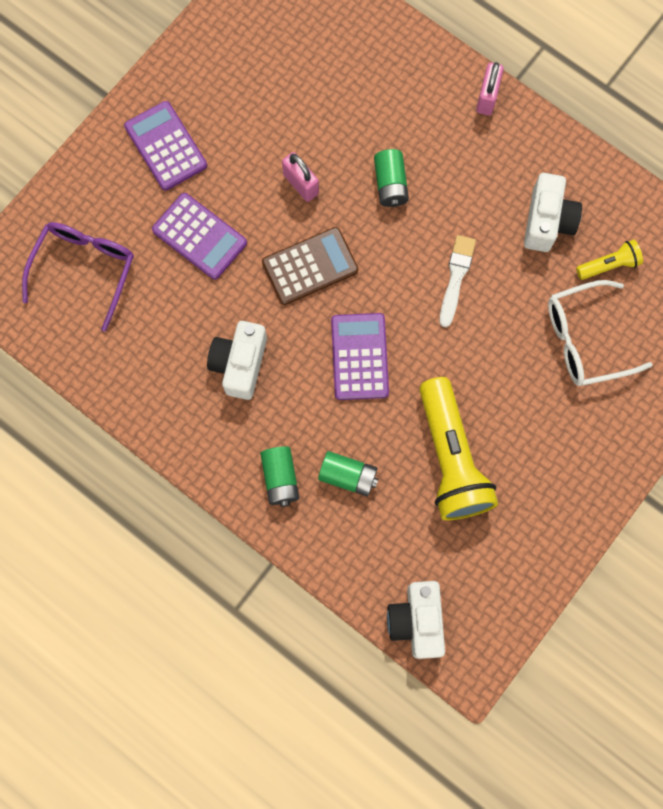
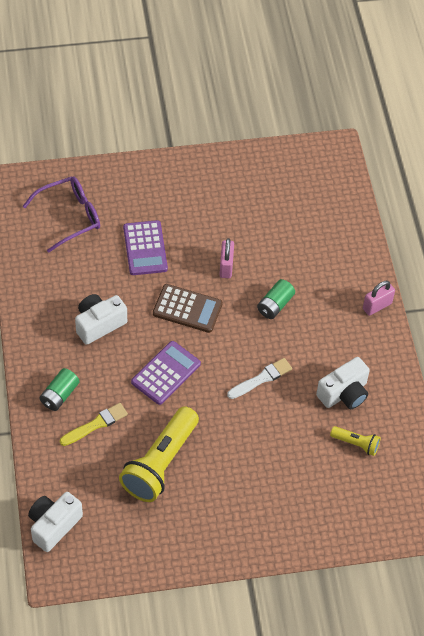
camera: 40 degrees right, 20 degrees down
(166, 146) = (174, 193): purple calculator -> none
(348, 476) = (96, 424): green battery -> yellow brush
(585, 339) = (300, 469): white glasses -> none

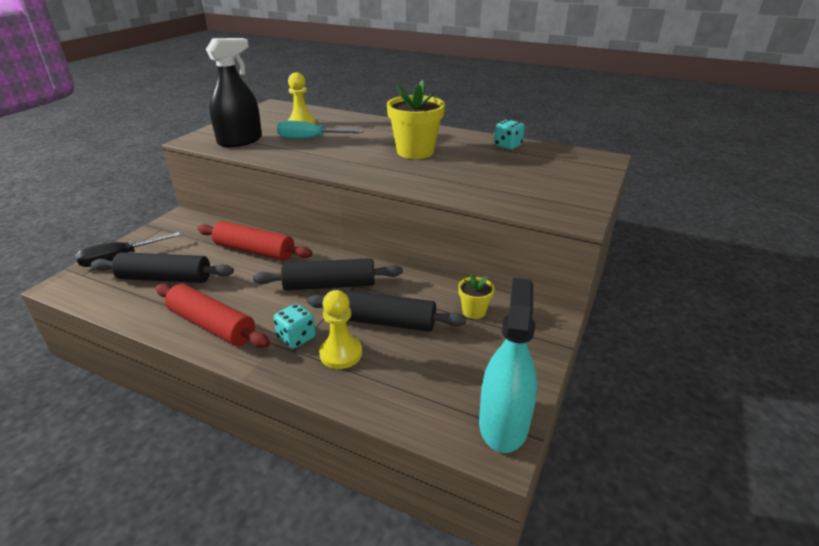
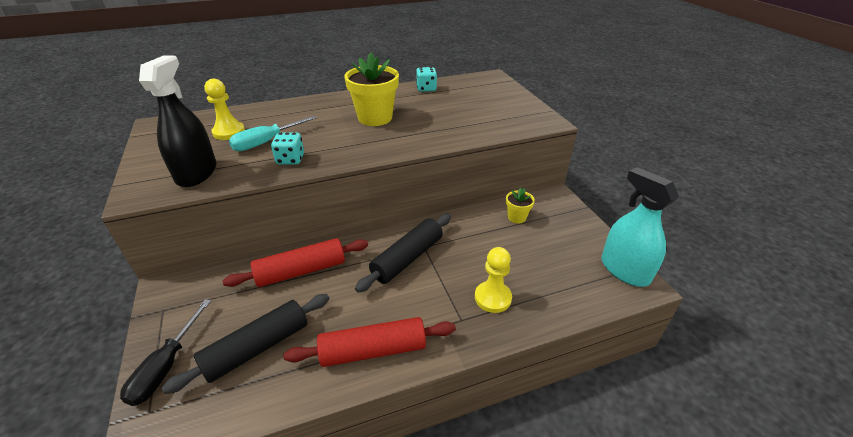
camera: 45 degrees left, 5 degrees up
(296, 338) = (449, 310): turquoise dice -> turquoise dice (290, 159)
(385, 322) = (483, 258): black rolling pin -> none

### Task to carry out
Pictures excluded, quote all the data above exactly.

### Final answer
camera: 40 degrees right, 20 degrees down
(166, 146) = (174, 193): purple calculator -> none
(348, 476) = (96, 424): green battery -> yellow brush
(585, 339) = (300, 469): white glasses -> none

camera: 45 degrees left, 5 degrees up
(296, 338) = (449, 310): turquoise dice -> turquoise dice (290, 159)
(385, 322) = (483, 258): black rolling pin -> none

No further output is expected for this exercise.